(Object transformation records)

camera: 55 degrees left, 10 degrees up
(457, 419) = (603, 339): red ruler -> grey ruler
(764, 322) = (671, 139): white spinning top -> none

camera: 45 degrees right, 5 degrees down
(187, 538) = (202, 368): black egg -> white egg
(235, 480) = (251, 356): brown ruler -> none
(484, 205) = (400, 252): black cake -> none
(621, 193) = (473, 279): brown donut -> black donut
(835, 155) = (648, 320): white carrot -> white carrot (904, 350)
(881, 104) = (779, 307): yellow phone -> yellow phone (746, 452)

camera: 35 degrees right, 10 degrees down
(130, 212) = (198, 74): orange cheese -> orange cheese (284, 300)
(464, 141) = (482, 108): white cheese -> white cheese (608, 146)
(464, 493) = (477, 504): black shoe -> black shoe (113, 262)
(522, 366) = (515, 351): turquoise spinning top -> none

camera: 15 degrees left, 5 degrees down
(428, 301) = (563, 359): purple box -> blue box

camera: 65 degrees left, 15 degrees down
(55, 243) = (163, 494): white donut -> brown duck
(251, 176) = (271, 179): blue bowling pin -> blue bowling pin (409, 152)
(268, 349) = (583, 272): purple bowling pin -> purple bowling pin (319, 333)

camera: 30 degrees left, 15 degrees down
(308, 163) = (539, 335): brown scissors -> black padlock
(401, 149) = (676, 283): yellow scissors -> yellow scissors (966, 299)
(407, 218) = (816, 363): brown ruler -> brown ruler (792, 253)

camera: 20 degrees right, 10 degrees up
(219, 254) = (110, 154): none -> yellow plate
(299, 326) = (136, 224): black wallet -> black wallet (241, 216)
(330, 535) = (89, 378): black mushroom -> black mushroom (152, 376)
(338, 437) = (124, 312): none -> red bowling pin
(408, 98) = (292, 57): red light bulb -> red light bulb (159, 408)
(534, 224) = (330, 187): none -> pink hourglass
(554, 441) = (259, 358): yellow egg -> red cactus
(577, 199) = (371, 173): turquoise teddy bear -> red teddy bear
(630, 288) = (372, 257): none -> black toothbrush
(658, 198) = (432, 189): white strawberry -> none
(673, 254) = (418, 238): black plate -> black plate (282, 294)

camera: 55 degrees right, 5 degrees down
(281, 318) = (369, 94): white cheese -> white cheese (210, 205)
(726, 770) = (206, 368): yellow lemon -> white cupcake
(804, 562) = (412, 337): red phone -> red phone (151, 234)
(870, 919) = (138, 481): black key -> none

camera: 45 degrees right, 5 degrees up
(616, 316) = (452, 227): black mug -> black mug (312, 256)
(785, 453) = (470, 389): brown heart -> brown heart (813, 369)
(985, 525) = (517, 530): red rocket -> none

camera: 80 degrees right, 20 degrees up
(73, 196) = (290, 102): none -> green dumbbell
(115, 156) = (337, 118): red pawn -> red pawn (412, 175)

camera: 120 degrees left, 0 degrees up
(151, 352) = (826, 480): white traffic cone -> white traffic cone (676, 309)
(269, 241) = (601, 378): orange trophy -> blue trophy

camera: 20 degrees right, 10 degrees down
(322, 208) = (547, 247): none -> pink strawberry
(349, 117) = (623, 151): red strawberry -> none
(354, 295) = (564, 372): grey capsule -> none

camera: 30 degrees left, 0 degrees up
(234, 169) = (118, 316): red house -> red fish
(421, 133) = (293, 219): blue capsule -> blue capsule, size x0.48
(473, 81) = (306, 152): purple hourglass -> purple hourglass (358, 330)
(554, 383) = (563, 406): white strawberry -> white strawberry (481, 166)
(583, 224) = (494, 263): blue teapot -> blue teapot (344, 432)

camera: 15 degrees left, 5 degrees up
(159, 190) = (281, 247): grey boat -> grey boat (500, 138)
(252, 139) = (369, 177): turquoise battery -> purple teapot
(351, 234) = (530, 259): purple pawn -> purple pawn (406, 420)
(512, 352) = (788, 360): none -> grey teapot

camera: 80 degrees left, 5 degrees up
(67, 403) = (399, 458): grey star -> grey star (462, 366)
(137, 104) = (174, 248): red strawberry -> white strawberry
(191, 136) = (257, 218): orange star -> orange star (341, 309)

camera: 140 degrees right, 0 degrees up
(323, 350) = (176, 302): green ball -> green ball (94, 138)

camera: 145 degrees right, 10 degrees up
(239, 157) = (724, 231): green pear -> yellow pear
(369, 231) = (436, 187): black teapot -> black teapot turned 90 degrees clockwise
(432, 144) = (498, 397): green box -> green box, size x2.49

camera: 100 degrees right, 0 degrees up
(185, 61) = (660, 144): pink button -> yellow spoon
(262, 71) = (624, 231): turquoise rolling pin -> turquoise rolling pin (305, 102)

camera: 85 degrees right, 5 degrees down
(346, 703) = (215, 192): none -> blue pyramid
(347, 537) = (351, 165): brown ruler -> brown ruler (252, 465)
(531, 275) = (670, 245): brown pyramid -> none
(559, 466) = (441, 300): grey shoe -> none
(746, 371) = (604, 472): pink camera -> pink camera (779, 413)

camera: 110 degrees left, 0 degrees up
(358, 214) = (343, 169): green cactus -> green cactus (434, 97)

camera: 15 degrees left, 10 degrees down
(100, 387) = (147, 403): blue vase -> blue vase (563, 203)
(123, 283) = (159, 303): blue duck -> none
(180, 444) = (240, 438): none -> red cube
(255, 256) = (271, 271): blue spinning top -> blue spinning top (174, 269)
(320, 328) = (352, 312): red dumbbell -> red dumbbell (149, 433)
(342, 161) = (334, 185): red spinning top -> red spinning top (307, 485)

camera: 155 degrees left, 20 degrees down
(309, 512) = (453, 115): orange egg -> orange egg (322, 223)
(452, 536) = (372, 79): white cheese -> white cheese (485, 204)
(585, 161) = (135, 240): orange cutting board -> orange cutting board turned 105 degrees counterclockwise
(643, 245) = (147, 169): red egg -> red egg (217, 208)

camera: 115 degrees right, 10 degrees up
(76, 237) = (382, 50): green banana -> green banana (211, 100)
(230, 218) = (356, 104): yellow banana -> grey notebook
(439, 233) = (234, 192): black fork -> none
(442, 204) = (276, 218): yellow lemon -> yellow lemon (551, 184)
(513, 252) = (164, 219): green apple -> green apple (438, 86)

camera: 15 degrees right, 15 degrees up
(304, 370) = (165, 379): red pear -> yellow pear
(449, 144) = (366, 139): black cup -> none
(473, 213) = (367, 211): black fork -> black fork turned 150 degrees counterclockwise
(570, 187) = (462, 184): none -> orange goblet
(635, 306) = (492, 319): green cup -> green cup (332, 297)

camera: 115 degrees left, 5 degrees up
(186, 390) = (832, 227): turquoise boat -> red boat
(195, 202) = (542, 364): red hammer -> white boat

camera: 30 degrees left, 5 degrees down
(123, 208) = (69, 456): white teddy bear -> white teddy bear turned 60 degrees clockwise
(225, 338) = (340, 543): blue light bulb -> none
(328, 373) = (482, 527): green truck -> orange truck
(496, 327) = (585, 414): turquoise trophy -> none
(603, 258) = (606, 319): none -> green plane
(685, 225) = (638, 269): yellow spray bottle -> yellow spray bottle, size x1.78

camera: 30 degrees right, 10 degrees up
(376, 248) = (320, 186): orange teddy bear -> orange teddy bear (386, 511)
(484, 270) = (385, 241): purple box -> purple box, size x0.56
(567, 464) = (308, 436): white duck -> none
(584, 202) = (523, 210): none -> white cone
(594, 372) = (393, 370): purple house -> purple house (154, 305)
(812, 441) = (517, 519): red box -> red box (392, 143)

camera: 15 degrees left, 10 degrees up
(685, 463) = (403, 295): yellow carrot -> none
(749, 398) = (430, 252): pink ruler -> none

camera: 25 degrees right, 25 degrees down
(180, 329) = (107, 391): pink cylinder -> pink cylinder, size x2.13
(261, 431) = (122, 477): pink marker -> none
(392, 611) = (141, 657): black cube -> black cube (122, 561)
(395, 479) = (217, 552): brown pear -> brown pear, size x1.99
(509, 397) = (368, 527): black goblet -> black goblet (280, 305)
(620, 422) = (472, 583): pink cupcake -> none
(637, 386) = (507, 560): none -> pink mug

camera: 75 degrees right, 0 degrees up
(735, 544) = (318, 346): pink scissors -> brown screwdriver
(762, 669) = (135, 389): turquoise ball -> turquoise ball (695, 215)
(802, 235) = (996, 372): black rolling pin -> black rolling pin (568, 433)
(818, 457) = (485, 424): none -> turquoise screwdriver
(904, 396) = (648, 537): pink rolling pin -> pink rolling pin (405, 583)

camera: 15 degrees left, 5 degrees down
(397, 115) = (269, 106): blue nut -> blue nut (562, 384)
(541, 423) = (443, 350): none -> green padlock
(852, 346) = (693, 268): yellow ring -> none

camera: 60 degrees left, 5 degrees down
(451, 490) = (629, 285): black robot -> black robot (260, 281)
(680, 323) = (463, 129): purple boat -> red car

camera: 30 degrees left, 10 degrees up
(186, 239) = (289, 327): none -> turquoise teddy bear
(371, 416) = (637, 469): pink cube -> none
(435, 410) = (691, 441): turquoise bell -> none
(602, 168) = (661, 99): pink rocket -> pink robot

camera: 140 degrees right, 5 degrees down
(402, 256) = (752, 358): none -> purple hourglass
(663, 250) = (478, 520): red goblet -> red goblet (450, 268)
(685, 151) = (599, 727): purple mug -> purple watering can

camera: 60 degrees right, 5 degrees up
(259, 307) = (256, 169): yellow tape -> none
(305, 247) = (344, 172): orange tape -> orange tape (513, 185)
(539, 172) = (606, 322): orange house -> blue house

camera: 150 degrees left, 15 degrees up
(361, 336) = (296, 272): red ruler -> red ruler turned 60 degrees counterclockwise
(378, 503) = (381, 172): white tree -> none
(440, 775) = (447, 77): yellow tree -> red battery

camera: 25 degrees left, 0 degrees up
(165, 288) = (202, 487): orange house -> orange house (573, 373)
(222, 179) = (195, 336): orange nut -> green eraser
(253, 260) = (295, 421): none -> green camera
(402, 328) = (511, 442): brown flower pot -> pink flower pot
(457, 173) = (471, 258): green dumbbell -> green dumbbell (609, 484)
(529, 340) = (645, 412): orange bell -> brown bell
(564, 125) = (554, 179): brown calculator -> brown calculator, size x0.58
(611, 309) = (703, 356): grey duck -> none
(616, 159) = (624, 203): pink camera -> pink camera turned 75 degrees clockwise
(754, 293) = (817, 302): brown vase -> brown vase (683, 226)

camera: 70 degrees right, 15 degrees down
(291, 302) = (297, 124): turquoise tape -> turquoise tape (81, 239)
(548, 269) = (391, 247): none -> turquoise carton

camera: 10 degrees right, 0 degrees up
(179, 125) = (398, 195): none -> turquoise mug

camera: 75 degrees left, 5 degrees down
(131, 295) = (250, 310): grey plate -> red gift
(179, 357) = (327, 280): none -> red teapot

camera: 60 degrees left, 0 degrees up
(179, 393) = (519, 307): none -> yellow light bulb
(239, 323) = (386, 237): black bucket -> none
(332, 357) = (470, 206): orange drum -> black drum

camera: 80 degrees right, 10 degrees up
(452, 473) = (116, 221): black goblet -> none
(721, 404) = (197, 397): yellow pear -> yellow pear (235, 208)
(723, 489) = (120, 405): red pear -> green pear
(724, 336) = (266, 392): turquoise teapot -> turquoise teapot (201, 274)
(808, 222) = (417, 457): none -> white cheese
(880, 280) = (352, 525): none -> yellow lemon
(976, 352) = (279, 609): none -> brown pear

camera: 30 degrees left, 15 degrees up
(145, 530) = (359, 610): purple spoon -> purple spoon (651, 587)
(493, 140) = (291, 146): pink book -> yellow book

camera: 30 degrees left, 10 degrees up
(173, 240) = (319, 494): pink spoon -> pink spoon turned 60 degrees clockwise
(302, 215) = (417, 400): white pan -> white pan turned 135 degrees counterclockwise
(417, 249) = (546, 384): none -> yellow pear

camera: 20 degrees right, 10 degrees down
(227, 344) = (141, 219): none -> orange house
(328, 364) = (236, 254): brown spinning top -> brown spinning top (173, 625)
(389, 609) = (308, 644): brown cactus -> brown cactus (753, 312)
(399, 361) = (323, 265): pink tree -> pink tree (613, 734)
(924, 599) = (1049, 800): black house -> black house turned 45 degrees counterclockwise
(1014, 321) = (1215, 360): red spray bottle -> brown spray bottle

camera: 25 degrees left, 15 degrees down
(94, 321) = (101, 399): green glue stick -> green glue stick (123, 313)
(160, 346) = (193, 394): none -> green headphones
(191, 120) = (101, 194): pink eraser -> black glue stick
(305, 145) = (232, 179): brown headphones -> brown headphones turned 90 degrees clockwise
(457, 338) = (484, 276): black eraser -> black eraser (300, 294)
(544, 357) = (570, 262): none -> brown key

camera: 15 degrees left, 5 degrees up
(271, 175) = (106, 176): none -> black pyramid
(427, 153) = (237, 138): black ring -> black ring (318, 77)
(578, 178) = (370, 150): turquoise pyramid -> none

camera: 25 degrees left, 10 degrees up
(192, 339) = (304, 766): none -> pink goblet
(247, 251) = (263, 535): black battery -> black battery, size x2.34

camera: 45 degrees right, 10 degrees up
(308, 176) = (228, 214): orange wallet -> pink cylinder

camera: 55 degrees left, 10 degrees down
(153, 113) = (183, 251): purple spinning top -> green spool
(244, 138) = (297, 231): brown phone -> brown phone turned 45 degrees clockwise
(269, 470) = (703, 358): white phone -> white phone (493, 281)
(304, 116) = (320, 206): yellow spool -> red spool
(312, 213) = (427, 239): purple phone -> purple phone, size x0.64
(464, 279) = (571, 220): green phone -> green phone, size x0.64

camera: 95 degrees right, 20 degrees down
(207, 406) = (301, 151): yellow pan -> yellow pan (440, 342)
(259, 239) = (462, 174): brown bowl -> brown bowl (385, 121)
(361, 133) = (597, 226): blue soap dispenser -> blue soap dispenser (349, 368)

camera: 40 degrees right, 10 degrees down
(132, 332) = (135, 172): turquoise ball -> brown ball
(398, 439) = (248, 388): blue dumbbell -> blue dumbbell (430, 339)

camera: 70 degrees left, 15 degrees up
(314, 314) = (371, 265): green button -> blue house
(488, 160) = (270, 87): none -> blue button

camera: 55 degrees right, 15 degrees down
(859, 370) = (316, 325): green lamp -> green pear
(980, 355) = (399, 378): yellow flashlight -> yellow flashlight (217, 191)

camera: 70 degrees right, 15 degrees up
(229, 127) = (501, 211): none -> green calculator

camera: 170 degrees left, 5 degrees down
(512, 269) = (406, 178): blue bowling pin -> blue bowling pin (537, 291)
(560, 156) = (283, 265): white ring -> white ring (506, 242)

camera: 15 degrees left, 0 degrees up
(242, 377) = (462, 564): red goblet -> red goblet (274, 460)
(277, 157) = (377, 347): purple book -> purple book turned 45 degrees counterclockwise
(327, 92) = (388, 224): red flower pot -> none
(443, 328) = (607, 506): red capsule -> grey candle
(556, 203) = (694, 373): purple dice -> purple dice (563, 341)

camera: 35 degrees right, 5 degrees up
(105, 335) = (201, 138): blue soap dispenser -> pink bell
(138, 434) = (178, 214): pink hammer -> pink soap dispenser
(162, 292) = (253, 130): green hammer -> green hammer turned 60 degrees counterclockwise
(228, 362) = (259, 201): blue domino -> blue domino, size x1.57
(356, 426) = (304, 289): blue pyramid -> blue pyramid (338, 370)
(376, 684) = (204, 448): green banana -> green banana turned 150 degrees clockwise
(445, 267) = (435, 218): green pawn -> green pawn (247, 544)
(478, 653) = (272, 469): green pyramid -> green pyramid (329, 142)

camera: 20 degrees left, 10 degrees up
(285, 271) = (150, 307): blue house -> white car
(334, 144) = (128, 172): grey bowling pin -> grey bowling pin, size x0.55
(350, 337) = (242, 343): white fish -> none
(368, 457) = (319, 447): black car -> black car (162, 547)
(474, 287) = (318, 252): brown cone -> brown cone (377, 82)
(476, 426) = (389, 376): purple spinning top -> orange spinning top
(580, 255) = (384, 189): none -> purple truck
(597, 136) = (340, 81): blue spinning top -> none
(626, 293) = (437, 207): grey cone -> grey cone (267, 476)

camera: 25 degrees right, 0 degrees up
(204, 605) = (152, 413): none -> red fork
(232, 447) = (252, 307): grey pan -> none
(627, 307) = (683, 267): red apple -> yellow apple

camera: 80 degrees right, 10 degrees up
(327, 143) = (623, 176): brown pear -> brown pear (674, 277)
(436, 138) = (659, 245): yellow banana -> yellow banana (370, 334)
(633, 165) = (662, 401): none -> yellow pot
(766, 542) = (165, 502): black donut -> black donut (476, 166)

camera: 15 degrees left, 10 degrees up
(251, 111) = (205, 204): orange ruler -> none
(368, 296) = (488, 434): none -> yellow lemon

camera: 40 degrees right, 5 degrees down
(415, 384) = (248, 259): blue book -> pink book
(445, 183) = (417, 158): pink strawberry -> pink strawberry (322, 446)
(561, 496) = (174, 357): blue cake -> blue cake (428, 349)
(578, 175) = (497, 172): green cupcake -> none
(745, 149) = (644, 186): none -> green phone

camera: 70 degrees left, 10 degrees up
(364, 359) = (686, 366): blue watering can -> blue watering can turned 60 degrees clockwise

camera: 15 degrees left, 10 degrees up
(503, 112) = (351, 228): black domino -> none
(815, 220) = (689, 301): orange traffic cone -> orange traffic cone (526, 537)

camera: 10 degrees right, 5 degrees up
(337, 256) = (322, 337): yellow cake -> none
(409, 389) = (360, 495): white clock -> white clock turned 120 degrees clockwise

**What to produce**: Starting with the line above that holds "(457, 173) = (471, 258): green" and stopping with the line that holds "(616, 159) = (624, 203): pink", reproduce each line exactly, omitting all other lines.

**Your solution**:
(457, 173) = (471, 258): green dumbbell -> green dumbbell (609, 484)
(529, 340) = (645, 412): orange bell -> brown bell
(564, 125) = (554, 179): brown calculator -> brown calculator, size x0.58
(611, 309) = (703, 356): grey duck -> none
(616, 159) = (624, 203): pink camera -> pink camera turned 75 degrees clockwise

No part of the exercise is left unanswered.